Task requirements
Locate each line of the material that contains "MATRIX", then return it.

Dataset records
........

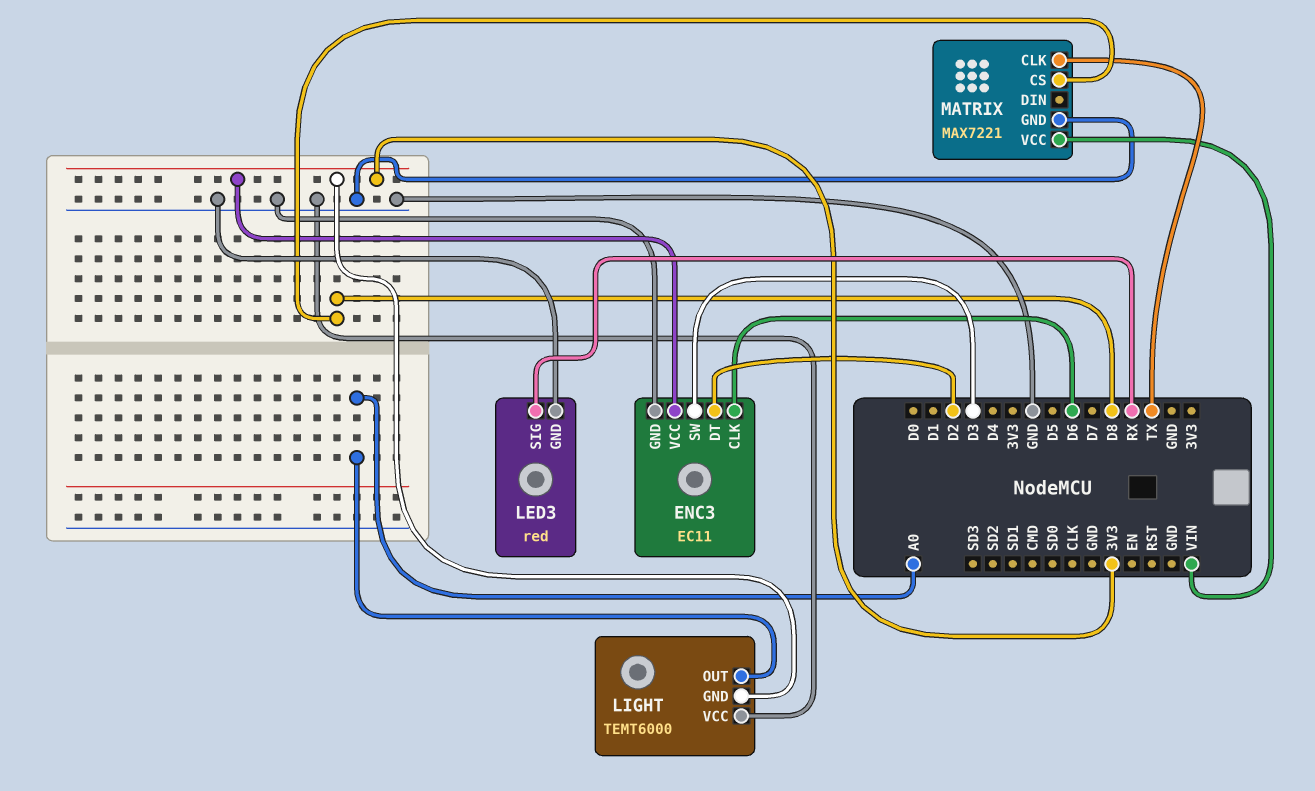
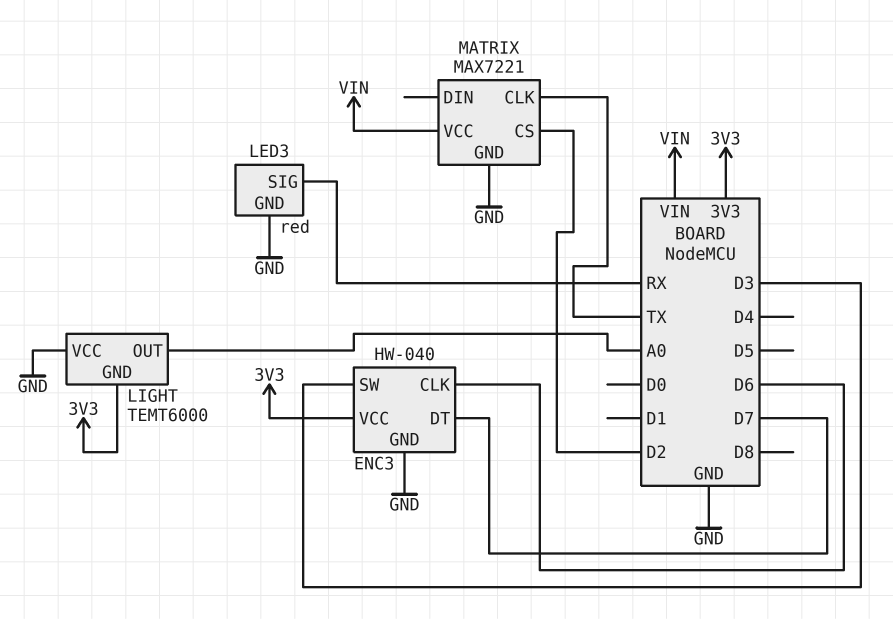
ENC3: EC11 -> HW-040
ENC3 pin DT: D2 -> D7
MATRIX pin CS: D8 -> D2

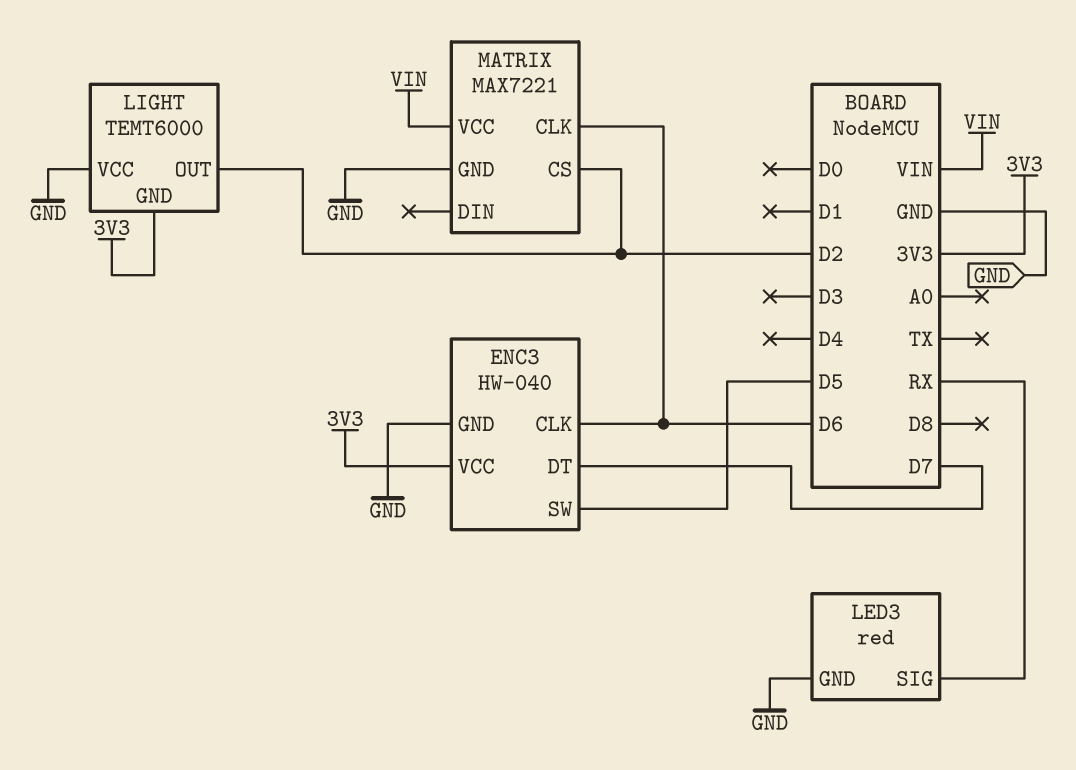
ENC3 pin SW: D3 -> D5
LIGHT pin OUT: A0 -> D2
MATRIX pin CLK: TX -> D6

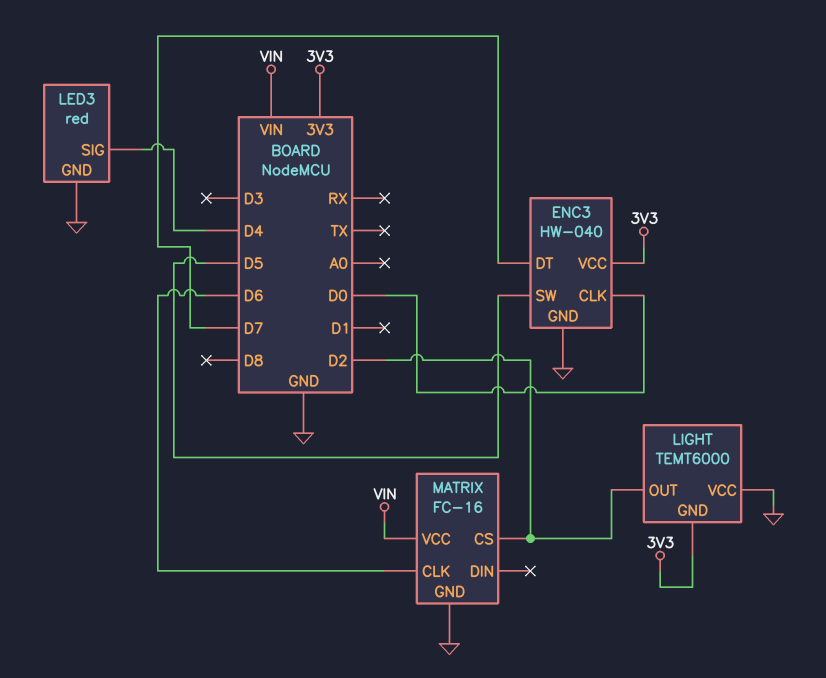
ENC3 pin CLK: D6 -> D0
LED3 pin SIG: RX -> D4
MATRIX: MAX7221 -> FC-16

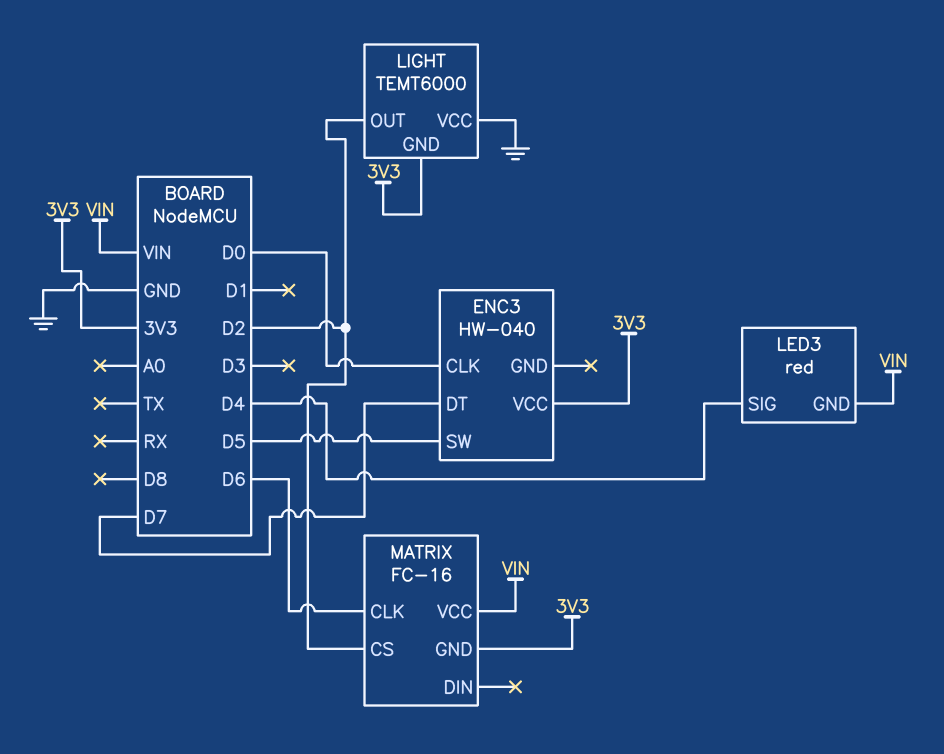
ENC3 pin GND: GND -> none
LED3 pin GND: GND -> VIN
MATRIX pin GND: GND -> 3V3

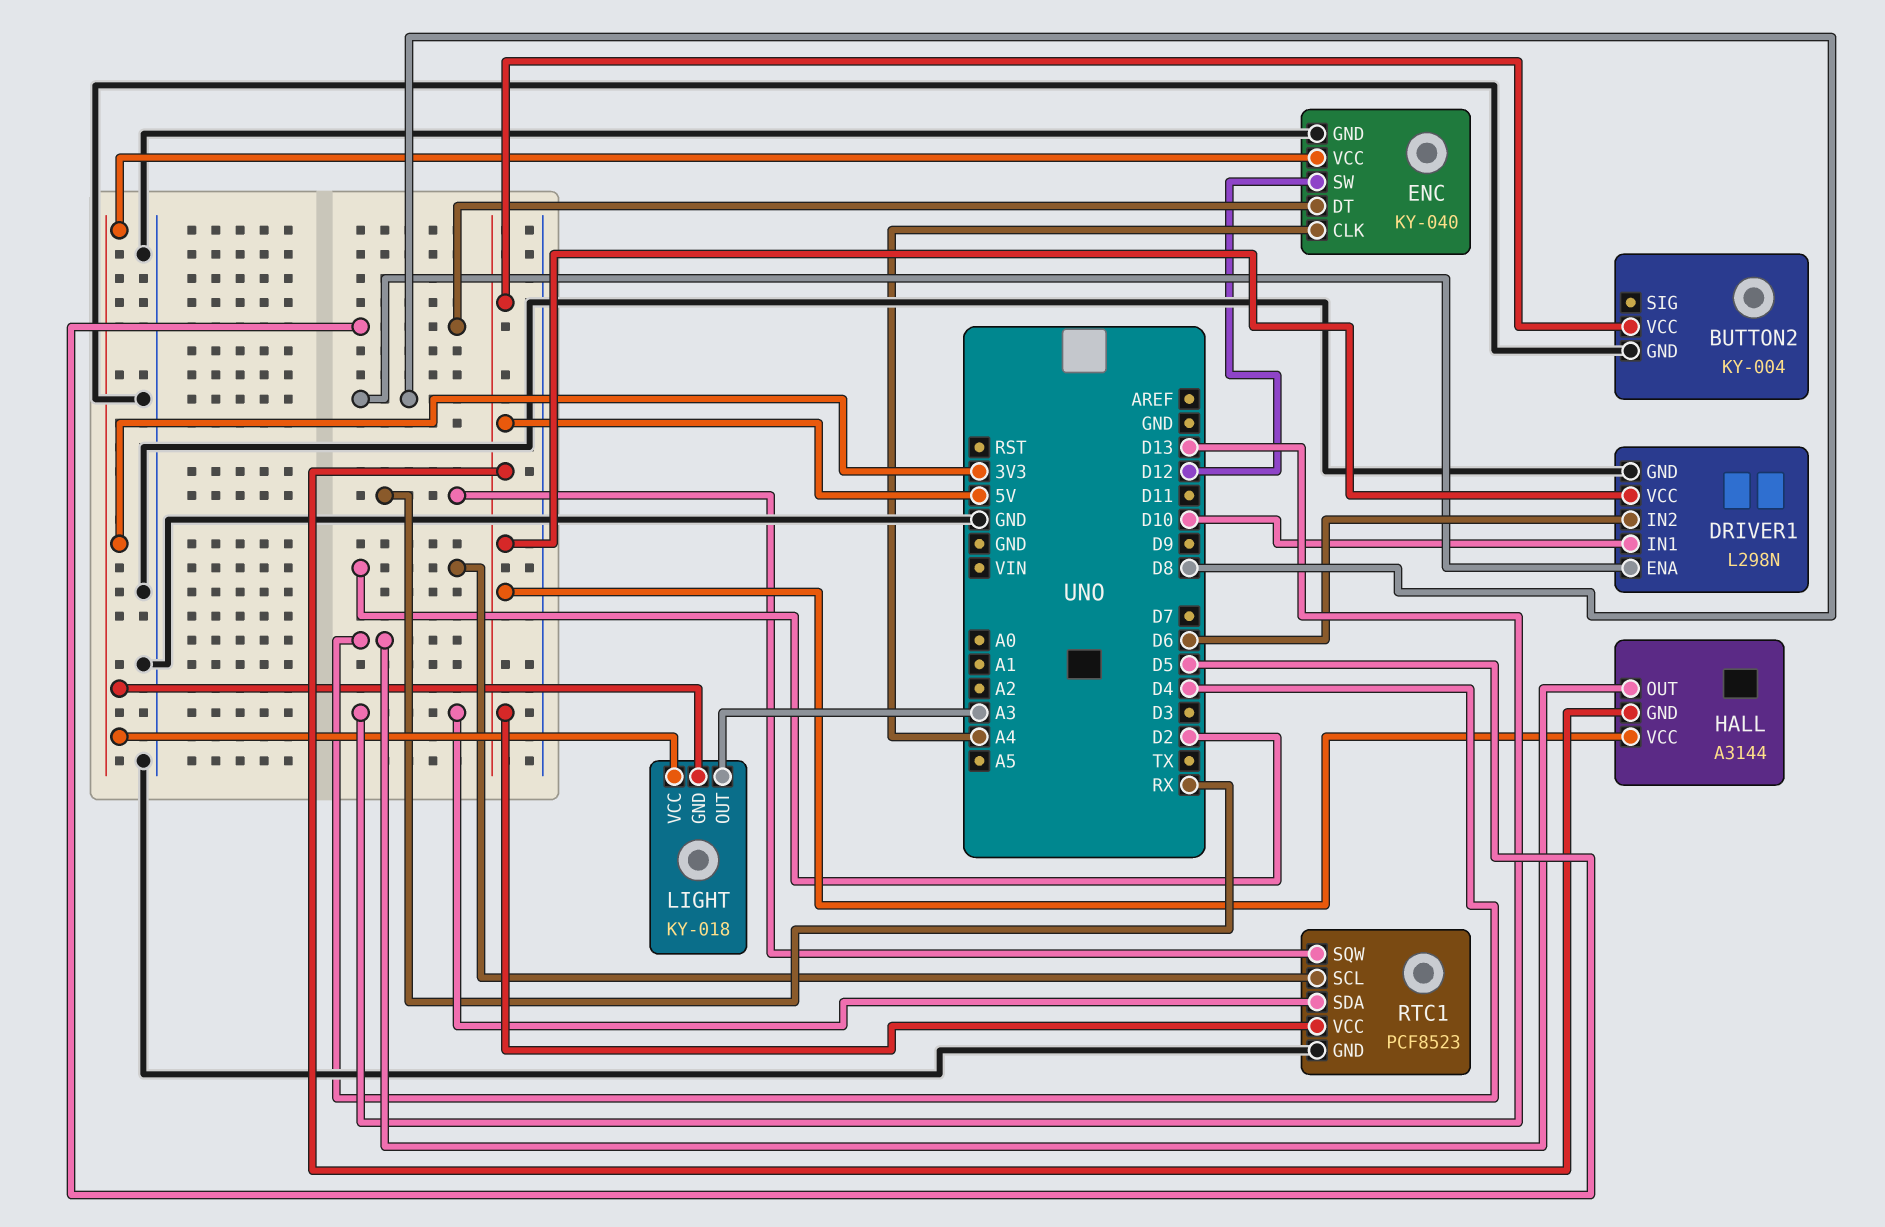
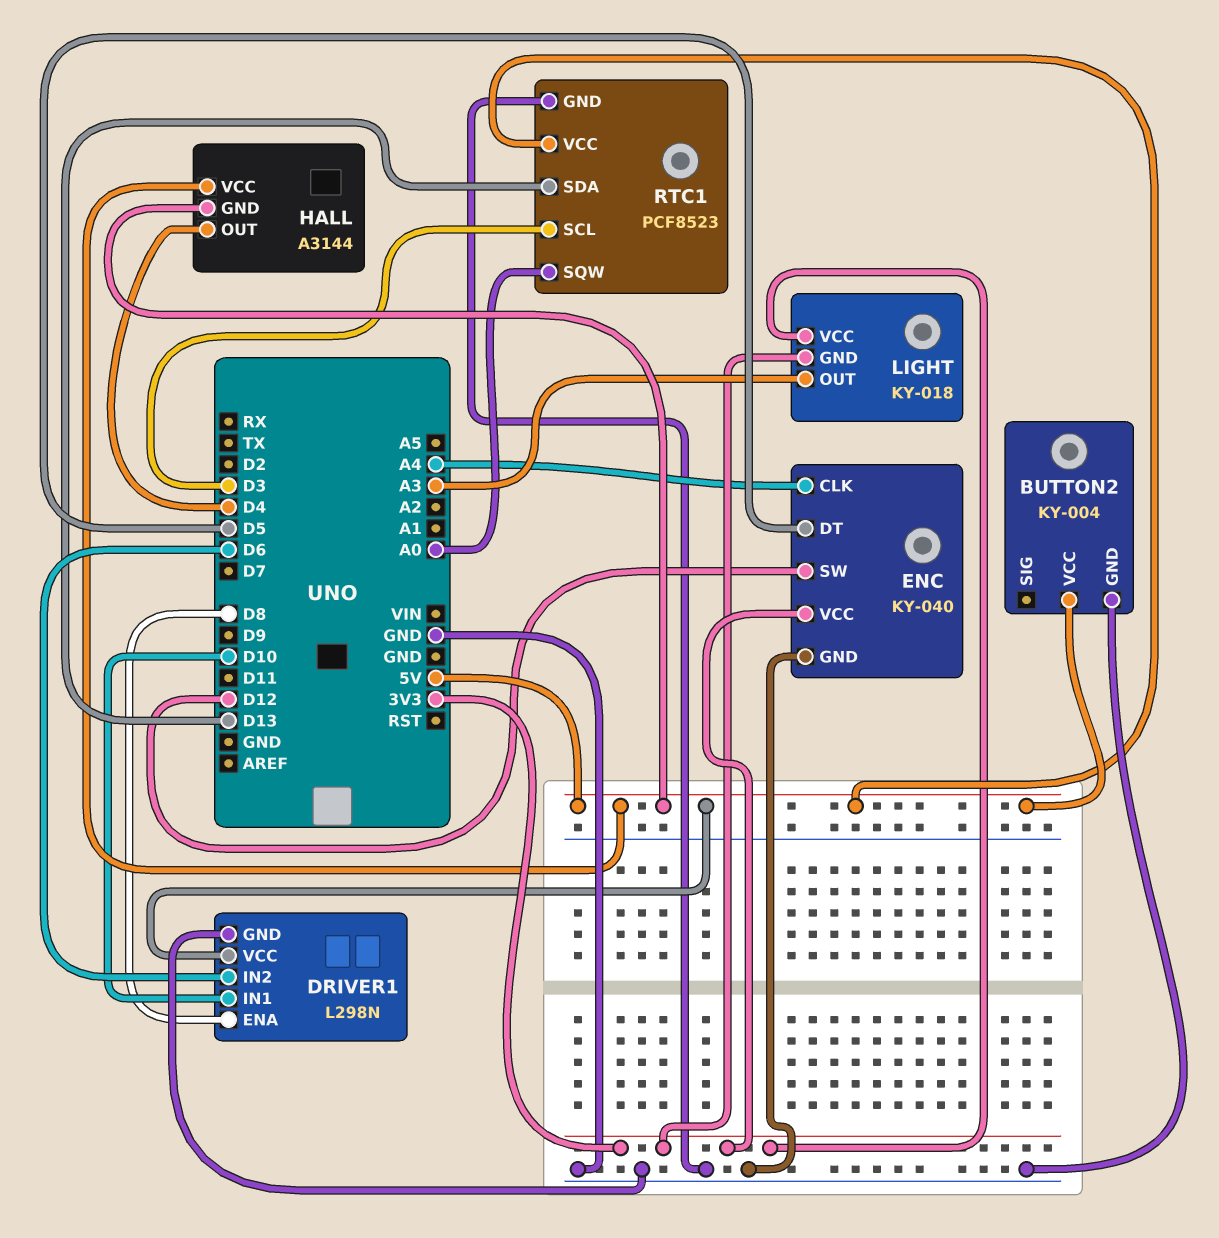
RTC1 pin SCL: D2 -> D3
RTC1 pin SQW: RX -> A0

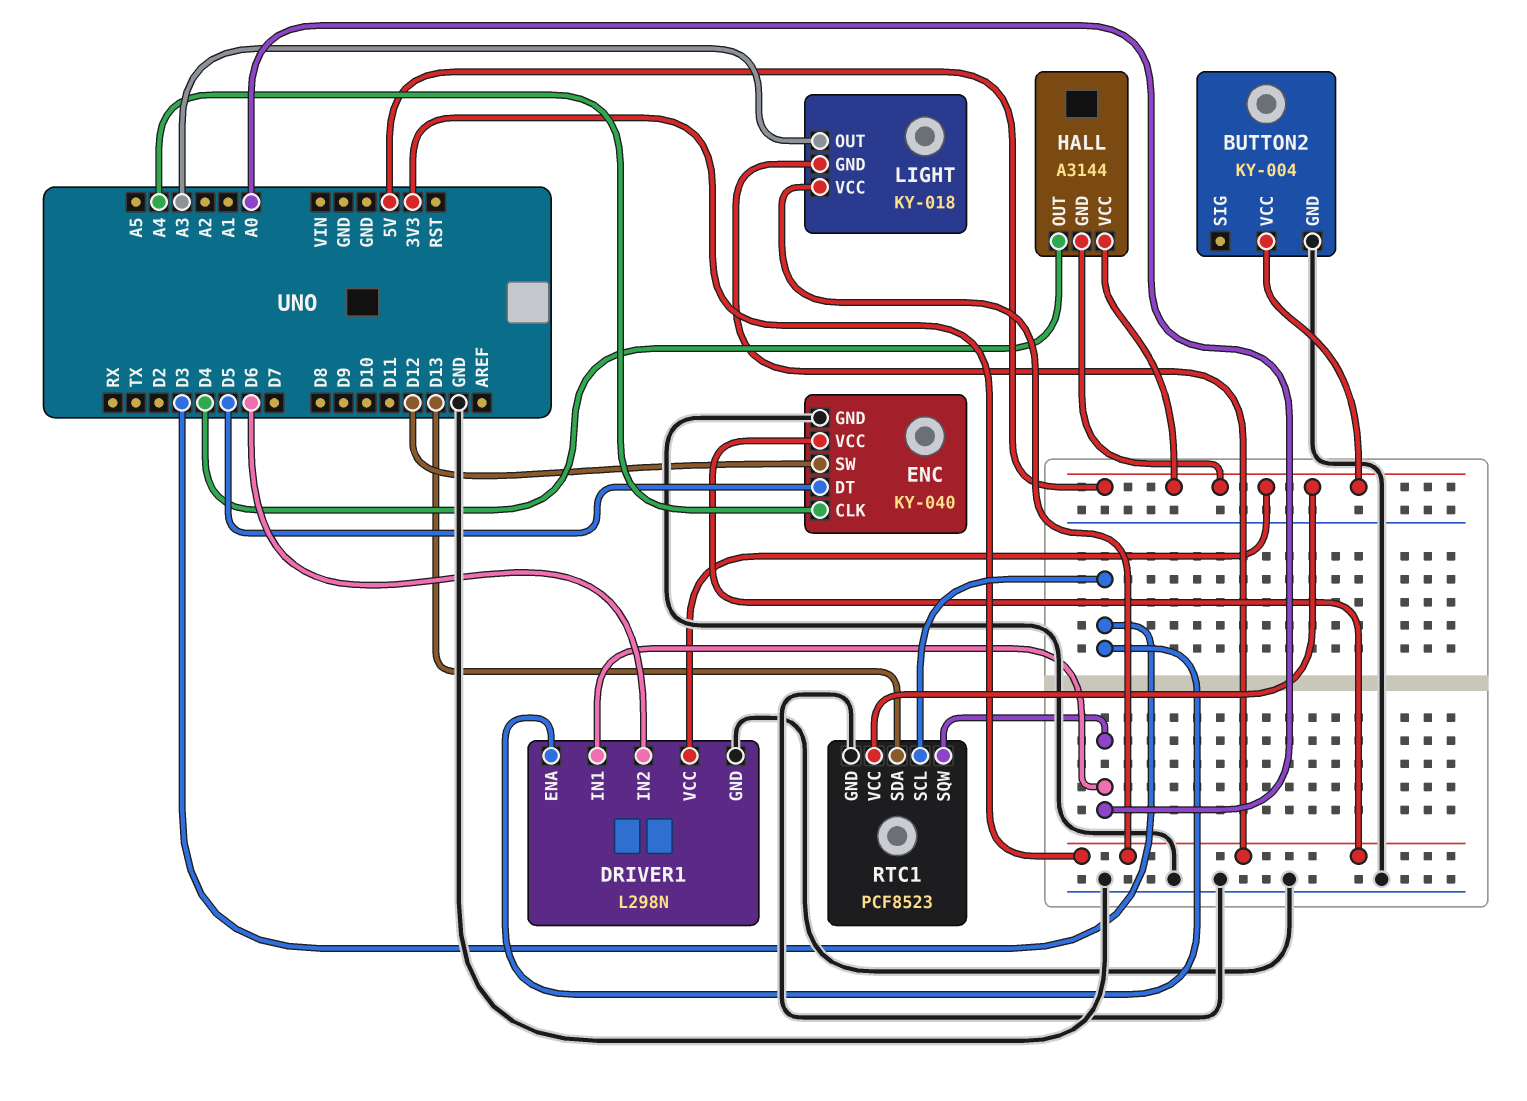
DRIVER1 pin ENA: D8 -> D3
DRIVER1 pin IN1: D10 -> A0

........

Answer to the exercise
MATRIX pin CS: D8 -> D2
MATRIX pin CLK: TX -> D6
MATRIX: MAX7221 -> FC-16
MATRIX pin GND: GND -> 3V3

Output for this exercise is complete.